[BRIEF]
Your answer is a copy of every line in the records where "BASE" appears.

[Saved data entries]
◆ ◆ ◆

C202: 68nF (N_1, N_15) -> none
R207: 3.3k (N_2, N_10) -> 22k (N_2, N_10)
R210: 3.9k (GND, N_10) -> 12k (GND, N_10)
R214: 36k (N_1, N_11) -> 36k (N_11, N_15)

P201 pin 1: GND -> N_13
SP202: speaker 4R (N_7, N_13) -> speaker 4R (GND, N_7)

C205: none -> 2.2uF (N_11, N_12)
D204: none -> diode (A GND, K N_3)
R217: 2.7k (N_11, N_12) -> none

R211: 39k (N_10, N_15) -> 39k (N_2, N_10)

◆ ◆ ◆

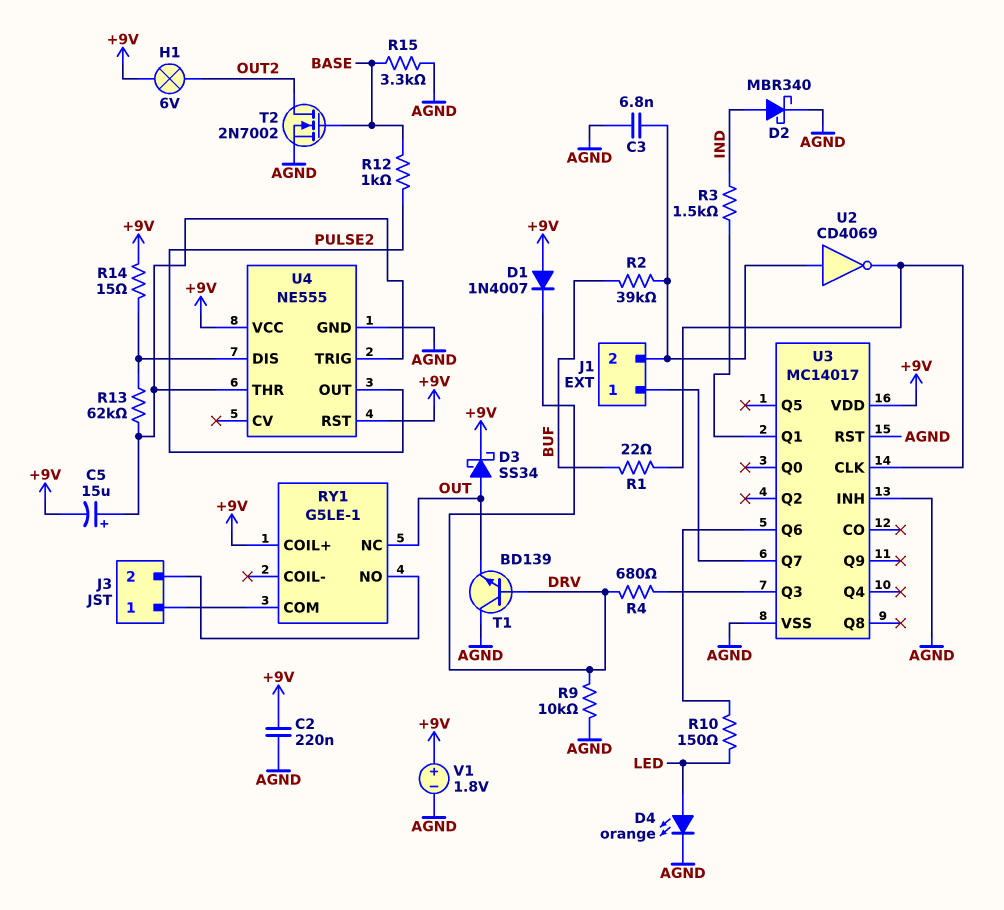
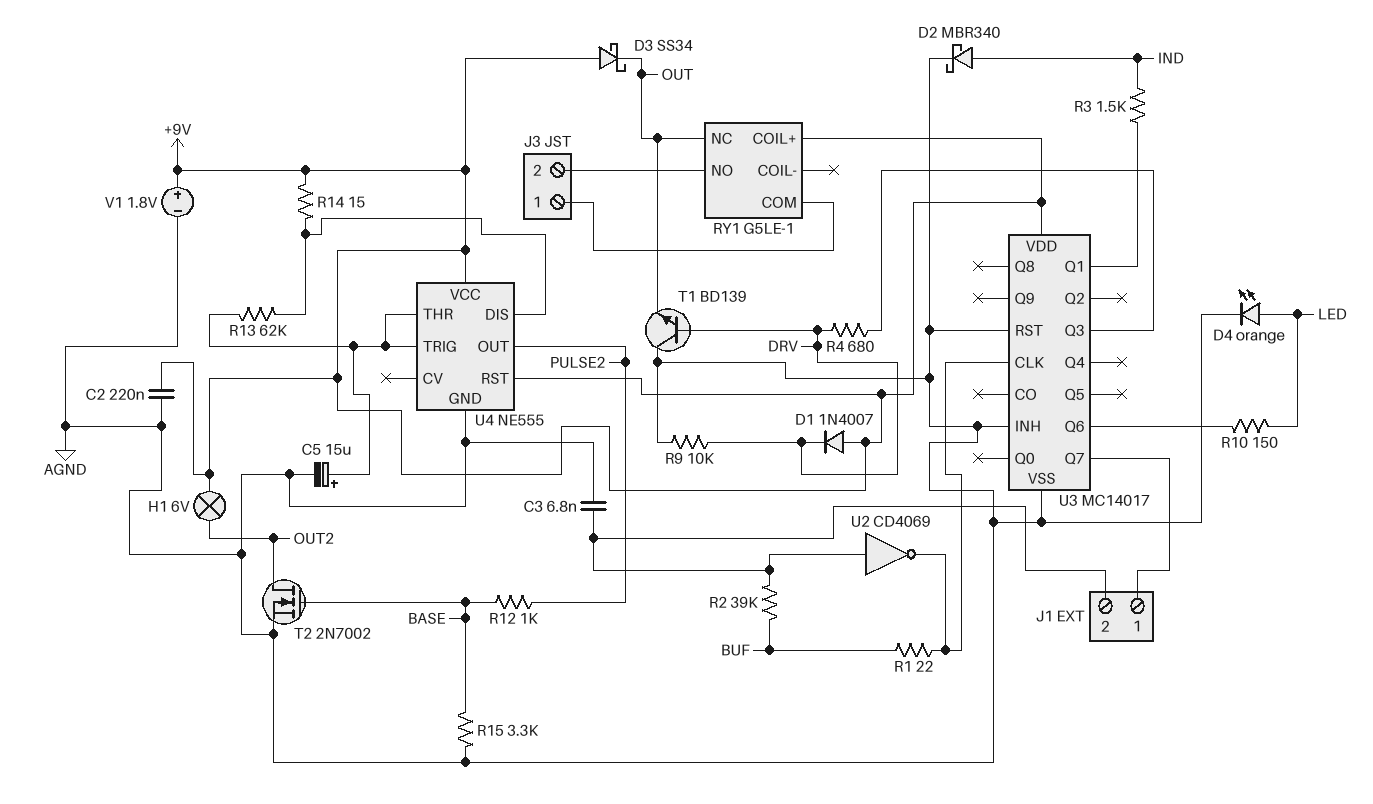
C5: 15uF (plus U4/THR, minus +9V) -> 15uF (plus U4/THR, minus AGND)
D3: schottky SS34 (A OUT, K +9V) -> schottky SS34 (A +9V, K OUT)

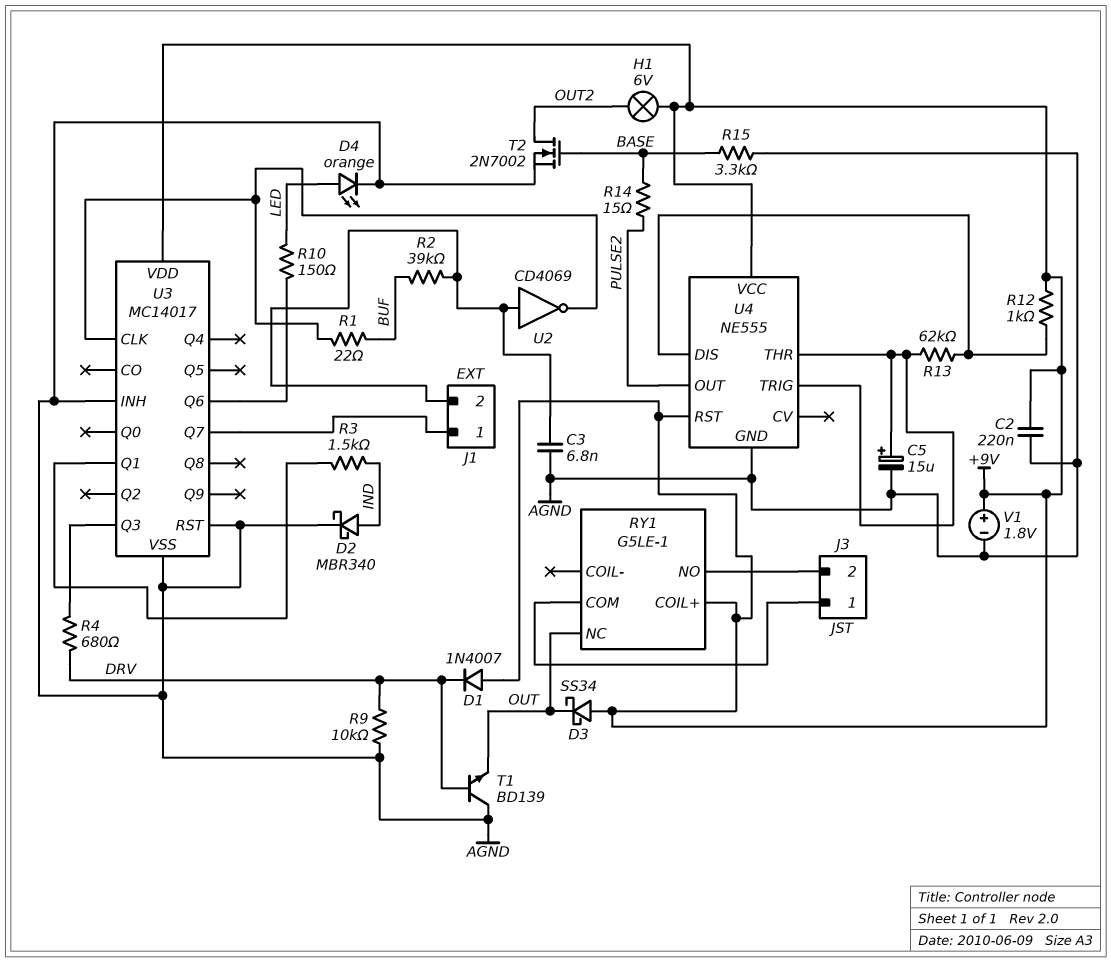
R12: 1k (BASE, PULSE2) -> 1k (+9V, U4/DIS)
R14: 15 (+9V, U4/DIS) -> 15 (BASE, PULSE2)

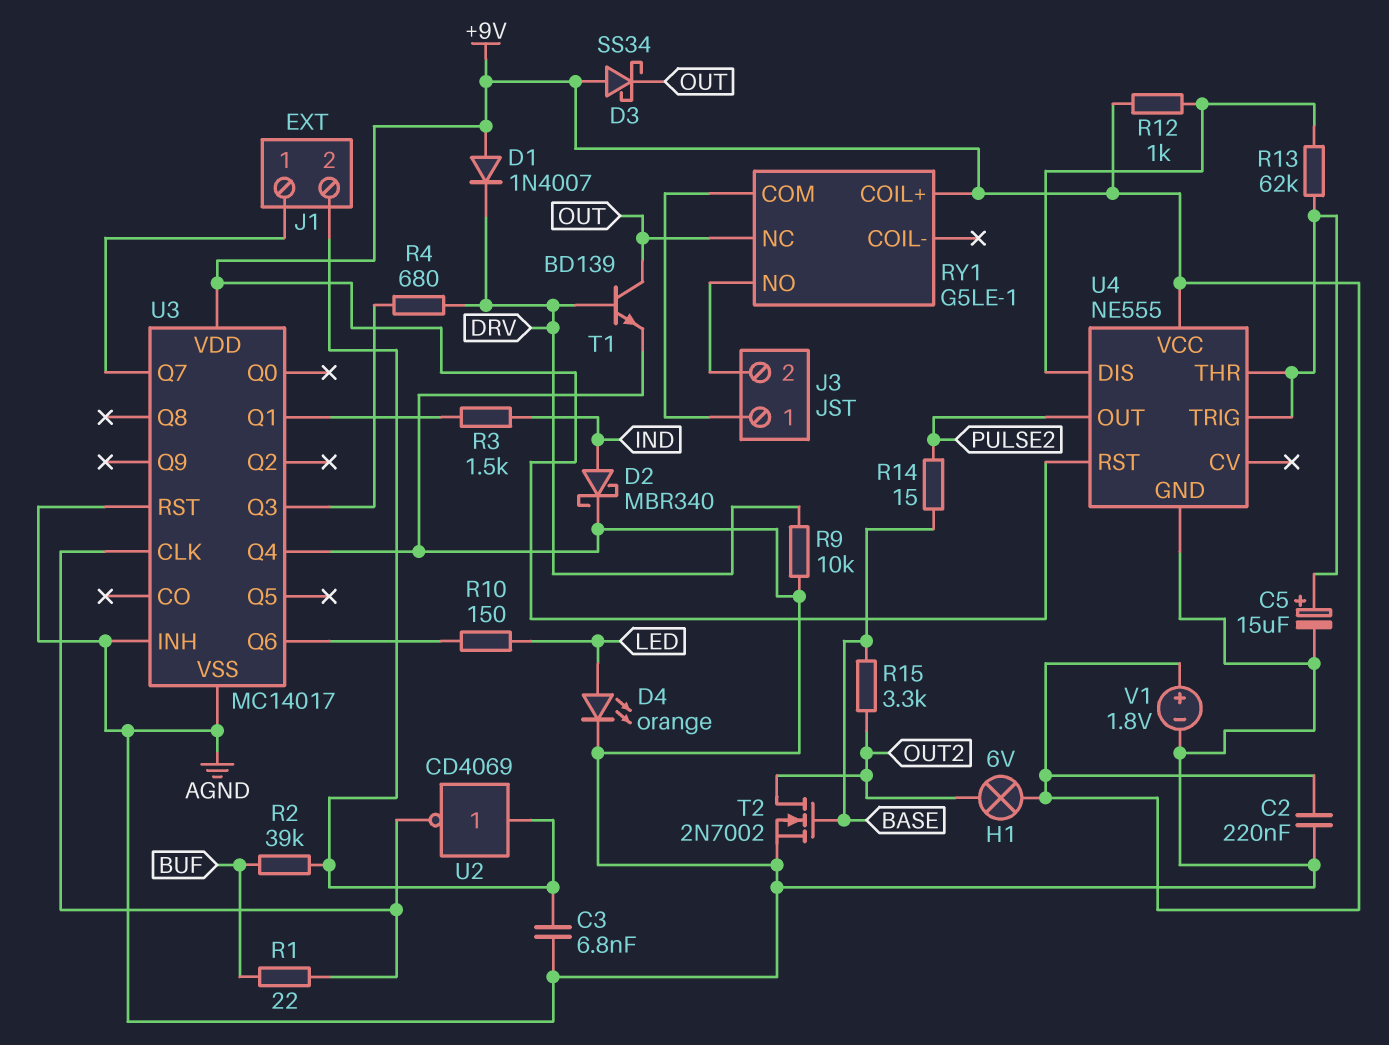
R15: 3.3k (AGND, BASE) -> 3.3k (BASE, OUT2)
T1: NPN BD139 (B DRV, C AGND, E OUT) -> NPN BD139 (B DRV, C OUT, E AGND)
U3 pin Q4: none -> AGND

◆ ◆ ◆

[REPLY TO THE TASK]
R12: 1k (BASE, PULSE2) -> 1k (+9V, U4/DIS)
R14: 15 (+9V, U4/DIS) -> 15 (BASE, PULSE2)
R15: 3.3k (AGND, BASE) -> 3.3k (BASE, OUT2)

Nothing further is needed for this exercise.